To do:
Reproduce all of the records word for word, omitting the pictures.

[[ Material for this task, beginning ]]

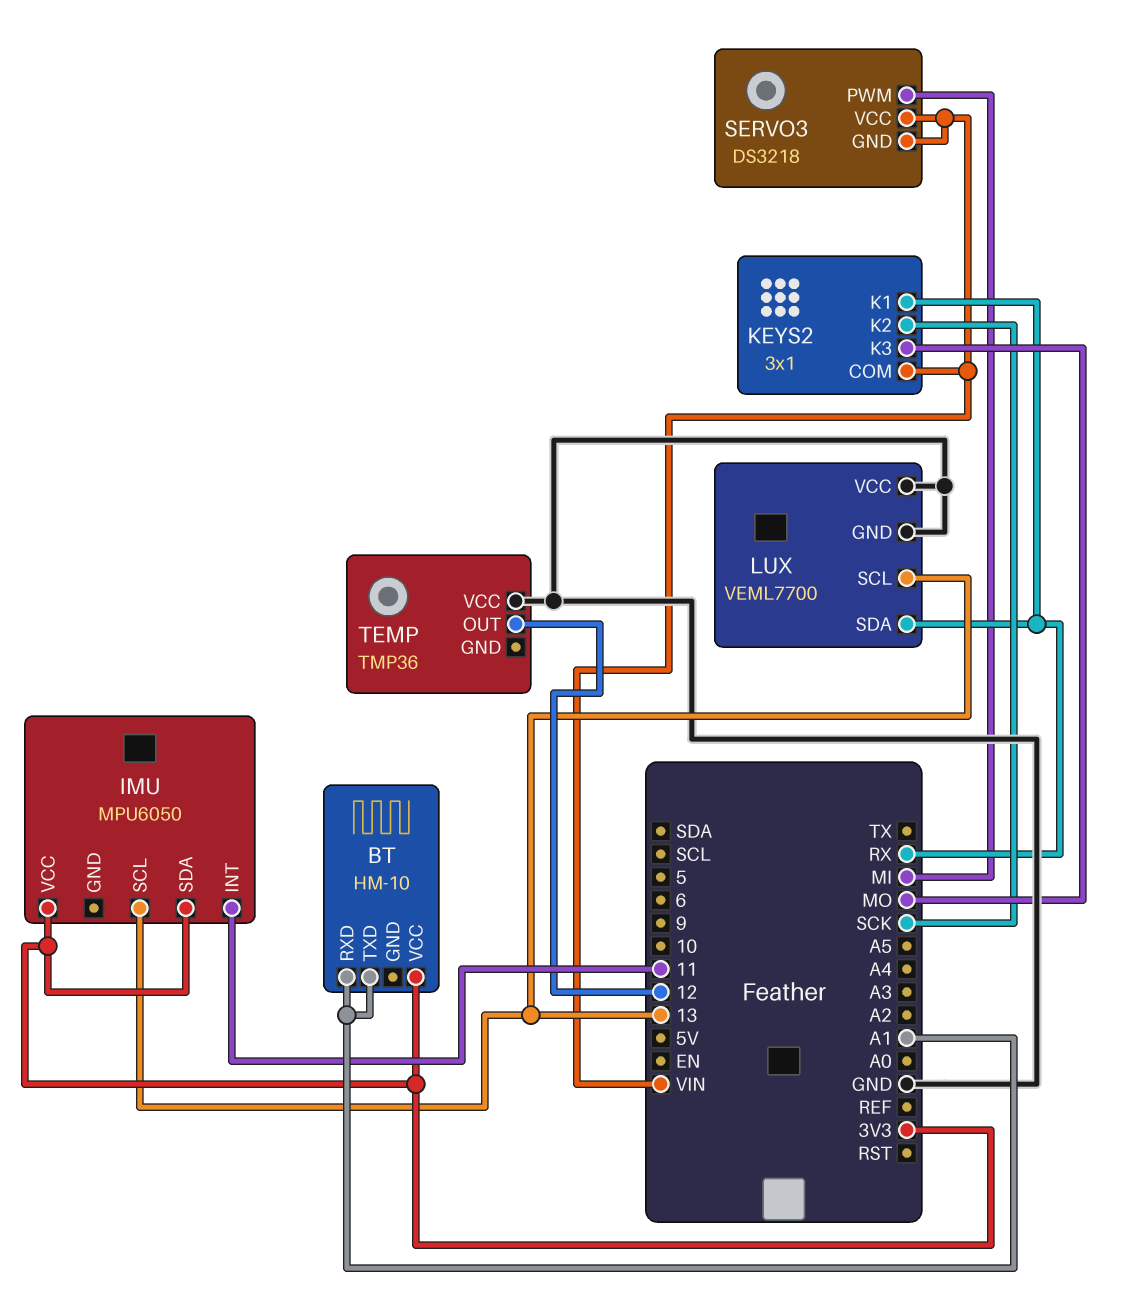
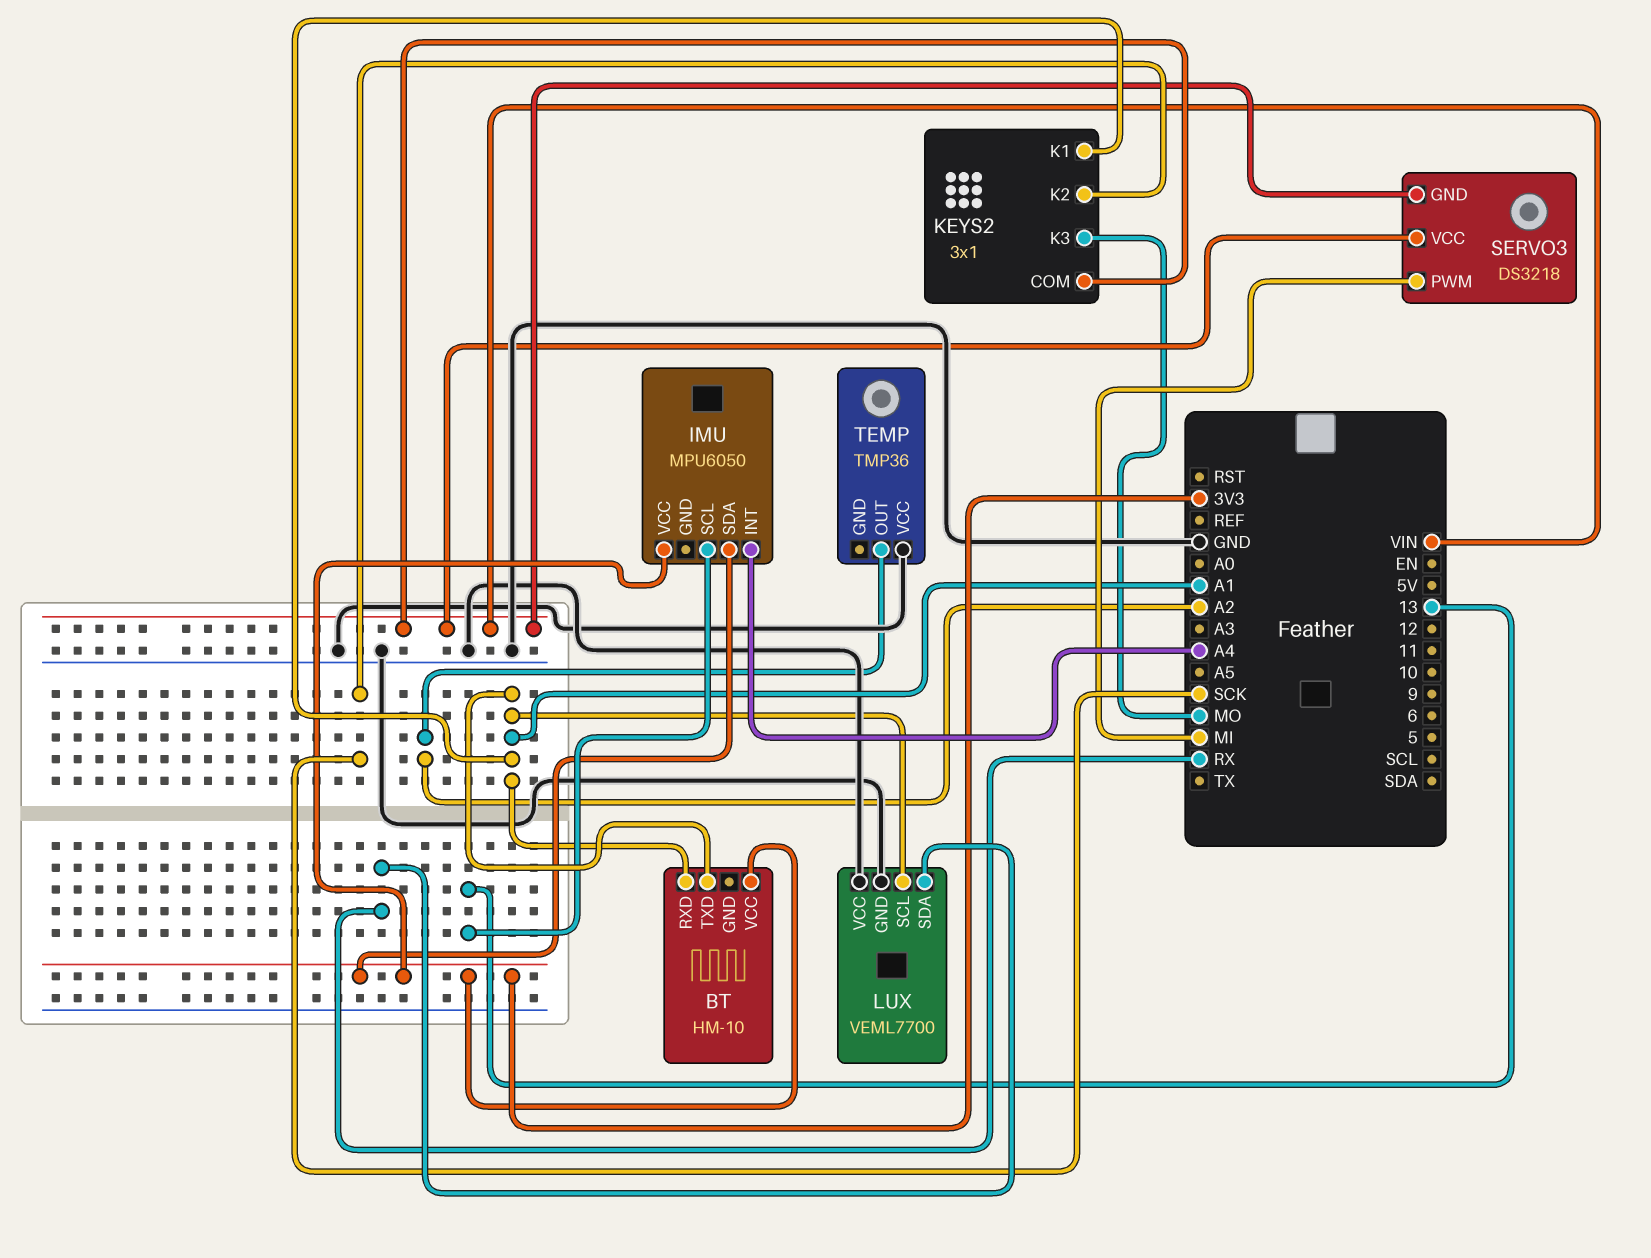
IMU pin INT: 11 -> A4
KEYS2 pin K1: RX -> A1
LUX pin SCL: 13 -> A1
TEMP pin OUT: 12 -> A2

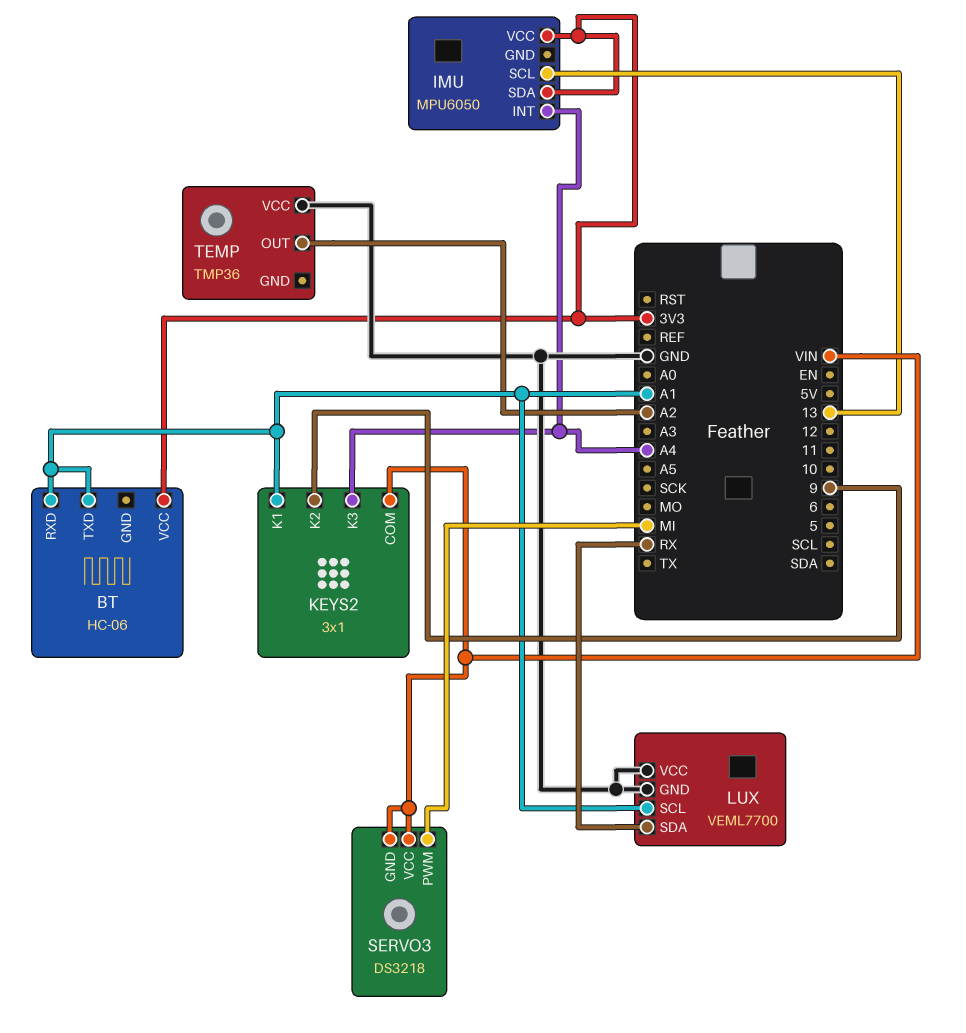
BT: HM-10 -> HC-06
KEYS2 pin K2: SCK -> 9
KEYS2 pin K3: MO -> A4

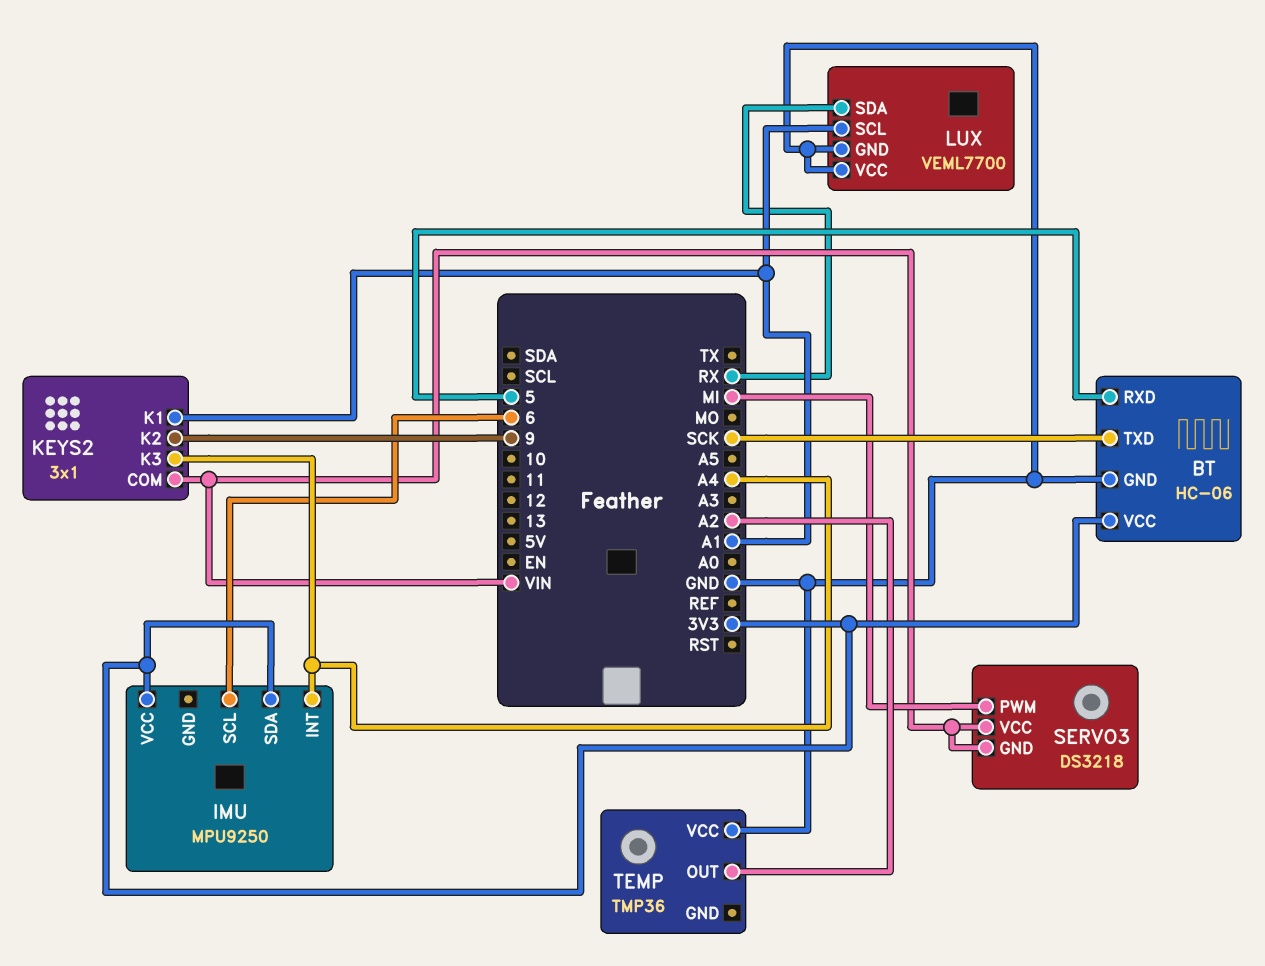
BT pin GND: none -> GND
BT pin RXD: A1 -> 5
BT pin TXD: A1 -> SCK
IMU: MPU6050 -> MPU9250
IMU pin SCL: 13 -> 6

[[ Material for this task, end ]]

Task solution:
IMU pin INT: 11 -> A4
KEYS2 pin K1: RX -> A1
LUX pin SCL: 13 -> A1
TEMP pin OUT: 12 -> A2

BT: HM-10 -> HC-06
KEYS2 pin K2: SCK -> 9
KEYS2 pin K3: MO -> A4

BT pin GND: none -> GND
BT pin RXD: A1 -> 5
BT pin TXD: A1 -> SCK
IMU: MPU6050 -> MPU9250
IMU pin SCL: 13 -> 6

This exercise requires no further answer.